WHAT YOU ARE ASKED TO DO: All entries below need to be written out exactly, but without their pictures.

DATA FOR THIS TASK:
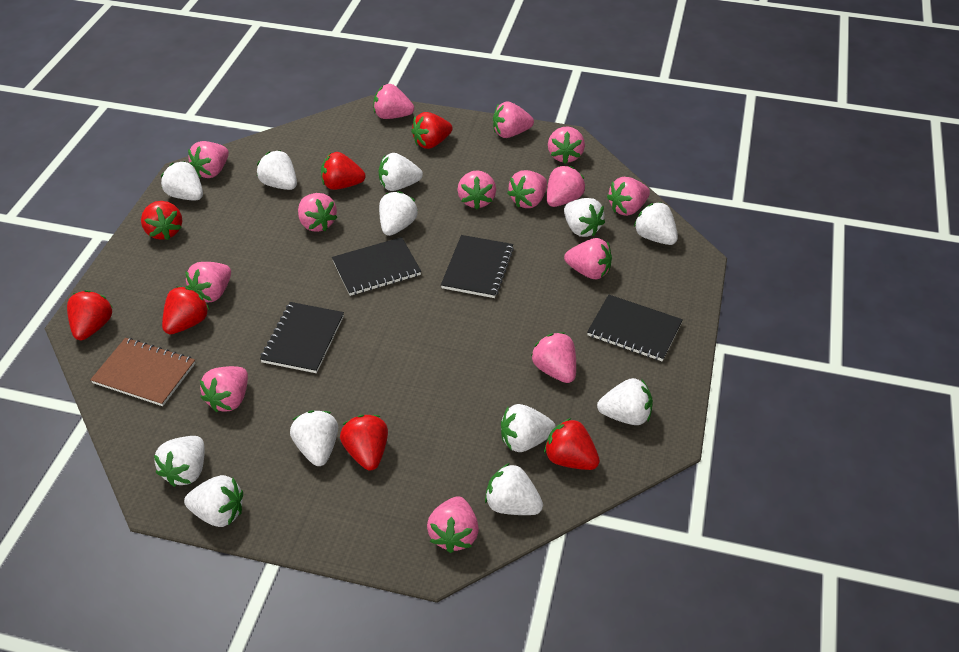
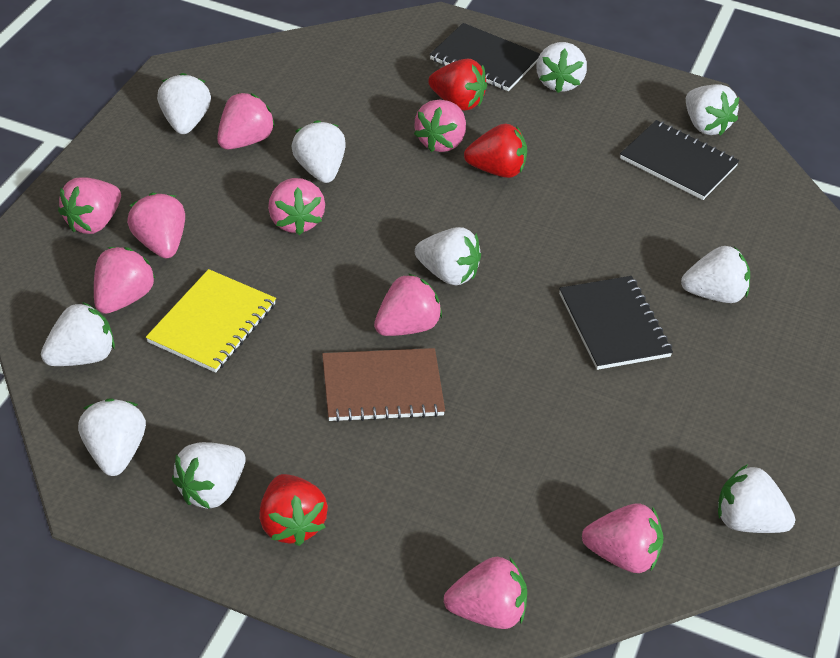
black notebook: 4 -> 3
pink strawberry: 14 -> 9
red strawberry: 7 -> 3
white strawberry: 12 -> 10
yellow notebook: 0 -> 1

RESULT FOR THIS TASK:
black notebook: 4 -> 3
pink strawberry: 14 -> 9
red strawberry: 7 -> 3
white strawberry: 12 -> 10
yellow notebook: 0 -> 1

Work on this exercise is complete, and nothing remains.